What you will do:
Give back only the lines in the records below from the one with "purple_gagitun 367,209 =>" to the one with "brown_sudotizol 373,298 =>", both inclusive, word for word.

Items listed in a dataset:

--------------------

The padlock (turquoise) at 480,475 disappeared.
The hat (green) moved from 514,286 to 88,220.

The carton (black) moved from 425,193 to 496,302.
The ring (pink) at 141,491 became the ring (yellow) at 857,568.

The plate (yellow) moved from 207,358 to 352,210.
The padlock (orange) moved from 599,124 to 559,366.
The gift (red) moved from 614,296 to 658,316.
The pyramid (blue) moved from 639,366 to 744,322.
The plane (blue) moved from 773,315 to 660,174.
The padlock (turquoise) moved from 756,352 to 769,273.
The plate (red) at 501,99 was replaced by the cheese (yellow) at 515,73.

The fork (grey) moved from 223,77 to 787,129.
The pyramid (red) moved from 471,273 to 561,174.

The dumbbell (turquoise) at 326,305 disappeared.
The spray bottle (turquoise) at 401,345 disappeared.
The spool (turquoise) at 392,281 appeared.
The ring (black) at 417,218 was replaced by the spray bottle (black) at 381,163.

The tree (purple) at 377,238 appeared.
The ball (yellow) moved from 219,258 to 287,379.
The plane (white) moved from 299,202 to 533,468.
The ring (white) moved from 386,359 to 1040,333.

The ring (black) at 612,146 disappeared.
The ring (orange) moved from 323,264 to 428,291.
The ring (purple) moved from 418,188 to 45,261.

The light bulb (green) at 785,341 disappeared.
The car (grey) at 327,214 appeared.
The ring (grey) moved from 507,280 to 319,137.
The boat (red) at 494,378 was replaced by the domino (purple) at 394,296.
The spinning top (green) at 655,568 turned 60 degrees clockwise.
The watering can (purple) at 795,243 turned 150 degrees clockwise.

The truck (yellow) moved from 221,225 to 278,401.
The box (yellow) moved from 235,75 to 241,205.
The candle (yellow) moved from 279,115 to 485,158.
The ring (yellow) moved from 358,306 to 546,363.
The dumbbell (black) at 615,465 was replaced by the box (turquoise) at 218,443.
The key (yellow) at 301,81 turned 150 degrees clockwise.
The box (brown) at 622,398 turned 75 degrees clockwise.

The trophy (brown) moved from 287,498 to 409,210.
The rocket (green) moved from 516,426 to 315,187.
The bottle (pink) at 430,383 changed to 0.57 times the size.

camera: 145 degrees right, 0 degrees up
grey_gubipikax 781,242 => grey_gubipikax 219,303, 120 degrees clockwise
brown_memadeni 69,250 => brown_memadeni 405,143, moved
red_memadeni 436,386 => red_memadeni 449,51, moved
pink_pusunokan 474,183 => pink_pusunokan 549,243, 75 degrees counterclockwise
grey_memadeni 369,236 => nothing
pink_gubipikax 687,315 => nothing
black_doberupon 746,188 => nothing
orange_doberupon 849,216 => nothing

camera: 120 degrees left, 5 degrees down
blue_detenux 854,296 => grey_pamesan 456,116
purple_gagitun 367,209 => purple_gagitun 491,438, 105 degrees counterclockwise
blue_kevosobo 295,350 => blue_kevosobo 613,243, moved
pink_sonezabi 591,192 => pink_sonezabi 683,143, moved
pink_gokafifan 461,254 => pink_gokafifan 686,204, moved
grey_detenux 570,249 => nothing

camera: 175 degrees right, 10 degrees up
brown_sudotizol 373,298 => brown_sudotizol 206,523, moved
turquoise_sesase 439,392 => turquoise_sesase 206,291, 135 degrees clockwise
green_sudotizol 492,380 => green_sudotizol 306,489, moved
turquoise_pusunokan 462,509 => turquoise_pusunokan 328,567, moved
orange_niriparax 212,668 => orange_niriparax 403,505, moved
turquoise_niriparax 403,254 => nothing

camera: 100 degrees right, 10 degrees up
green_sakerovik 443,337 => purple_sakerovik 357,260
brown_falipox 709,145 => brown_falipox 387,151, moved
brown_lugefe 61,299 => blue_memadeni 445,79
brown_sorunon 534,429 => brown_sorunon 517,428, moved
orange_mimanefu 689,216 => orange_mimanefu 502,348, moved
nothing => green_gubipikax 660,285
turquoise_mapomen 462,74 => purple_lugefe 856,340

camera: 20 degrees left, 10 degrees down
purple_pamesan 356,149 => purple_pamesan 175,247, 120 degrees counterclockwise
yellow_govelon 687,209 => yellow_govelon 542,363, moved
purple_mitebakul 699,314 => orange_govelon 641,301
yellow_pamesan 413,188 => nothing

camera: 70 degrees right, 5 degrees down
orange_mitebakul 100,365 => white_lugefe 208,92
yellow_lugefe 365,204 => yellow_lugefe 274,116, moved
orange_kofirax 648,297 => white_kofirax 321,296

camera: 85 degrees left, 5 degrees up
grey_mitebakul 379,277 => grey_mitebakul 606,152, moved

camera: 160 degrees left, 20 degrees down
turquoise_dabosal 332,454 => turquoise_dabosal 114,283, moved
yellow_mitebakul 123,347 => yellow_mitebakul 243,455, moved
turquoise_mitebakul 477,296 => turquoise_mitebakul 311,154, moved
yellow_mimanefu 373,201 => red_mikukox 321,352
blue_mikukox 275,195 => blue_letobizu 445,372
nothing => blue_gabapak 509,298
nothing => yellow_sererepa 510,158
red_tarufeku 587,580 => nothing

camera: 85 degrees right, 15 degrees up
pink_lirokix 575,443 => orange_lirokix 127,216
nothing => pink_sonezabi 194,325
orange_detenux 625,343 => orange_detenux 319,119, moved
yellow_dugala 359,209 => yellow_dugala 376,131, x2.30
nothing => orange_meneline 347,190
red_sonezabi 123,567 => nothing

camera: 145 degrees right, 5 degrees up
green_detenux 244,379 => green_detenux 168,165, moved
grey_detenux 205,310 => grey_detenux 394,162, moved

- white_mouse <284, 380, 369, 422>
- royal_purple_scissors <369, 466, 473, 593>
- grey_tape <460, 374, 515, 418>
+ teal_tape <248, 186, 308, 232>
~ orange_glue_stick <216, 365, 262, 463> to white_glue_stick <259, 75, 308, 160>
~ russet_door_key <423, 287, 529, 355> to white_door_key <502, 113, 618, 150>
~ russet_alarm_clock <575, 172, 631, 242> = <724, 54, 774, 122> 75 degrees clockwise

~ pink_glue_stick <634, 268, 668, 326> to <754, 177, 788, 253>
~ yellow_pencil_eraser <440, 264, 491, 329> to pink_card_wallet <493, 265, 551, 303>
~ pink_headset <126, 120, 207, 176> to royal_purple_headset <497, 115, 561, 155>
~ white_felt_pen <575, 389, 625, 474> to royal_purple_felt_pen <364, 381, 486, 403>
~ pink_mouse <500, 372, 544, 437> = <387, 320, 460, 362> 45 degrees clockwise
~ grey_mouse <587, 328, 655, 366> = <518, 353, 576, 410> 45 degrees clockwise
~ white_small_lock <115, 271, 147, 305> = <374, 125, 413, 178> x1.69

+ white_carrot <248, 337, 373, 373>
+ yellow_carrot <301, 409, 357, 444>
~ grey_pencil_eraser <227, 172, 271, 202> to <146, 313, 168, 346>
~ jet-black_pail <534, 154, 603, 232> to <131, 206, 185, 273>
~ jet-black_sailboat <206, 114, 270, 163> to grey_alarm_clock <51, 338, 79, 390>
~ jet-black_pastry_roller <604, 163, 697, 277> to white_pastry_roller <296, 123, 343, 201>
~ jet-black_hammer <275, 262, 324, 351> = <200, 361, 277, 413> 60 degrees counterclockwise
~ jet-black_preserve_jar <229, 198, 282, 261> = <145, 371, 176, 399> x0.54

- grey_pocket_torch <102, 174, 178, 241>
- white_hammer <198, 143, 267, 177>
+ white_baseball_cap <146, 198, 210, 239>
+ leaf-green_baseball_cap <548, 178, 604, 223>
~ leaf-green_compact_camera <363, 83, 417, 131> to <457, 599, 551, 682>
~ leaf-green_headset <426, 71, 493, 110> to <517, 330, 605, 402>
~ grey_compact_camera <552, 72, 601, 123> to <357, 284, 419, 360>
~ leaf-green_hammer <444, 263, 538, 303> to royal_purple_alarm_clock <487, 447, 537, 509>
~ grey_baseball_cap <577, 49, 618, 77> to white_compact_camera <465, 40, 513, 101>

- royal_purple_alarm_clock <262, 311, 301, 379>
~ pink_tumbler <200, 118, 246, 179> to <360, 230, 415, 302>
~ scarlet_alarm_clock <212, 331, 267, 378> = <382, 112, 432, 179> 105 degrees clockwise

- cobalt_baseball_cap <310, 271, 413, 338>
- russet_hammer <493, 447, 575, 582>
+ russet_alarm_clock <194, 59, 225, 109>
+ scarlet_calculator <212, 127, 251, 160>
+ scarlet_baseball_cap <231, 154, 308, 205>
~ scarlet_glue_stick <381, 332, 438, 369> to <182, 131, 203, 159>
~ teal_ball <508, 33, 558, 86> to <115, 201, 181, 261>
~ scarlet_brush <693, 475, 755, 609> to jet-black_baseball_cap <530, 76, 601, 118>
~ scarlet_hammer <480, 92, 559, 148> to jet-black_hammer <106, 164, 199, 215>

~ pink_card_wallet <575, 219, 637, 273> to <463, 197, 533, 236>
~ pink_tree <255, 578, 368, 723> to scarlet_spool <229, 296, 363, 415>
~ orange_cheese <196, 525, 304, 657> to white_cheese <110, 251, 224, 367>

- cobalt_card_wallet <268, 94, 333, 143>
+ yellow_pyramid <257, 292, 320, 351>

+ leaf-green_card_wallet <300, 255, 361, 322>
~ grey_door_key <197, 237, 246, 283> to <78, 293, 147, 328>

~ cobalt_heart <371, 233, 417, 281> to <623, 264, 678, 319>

--------------------

Solution:
purple_gagitun 367,209 => purple_gagitun 491,438, 105 degrees counterclockwise
blue_kevosobo 295,350 => blue_kevosobo 613,243, moved
pink_sonezabi 591,192 => pink_sonezabi 683,143, moved
pink_gokafifan 461,254 => pink_gokafifan 686,204, moved
grey_detenux 570,249 => nothing

camera: 175 degrees right, 10 degrees up
brown_sudotizol 373,298 => brown_sudotizol 206,523, moved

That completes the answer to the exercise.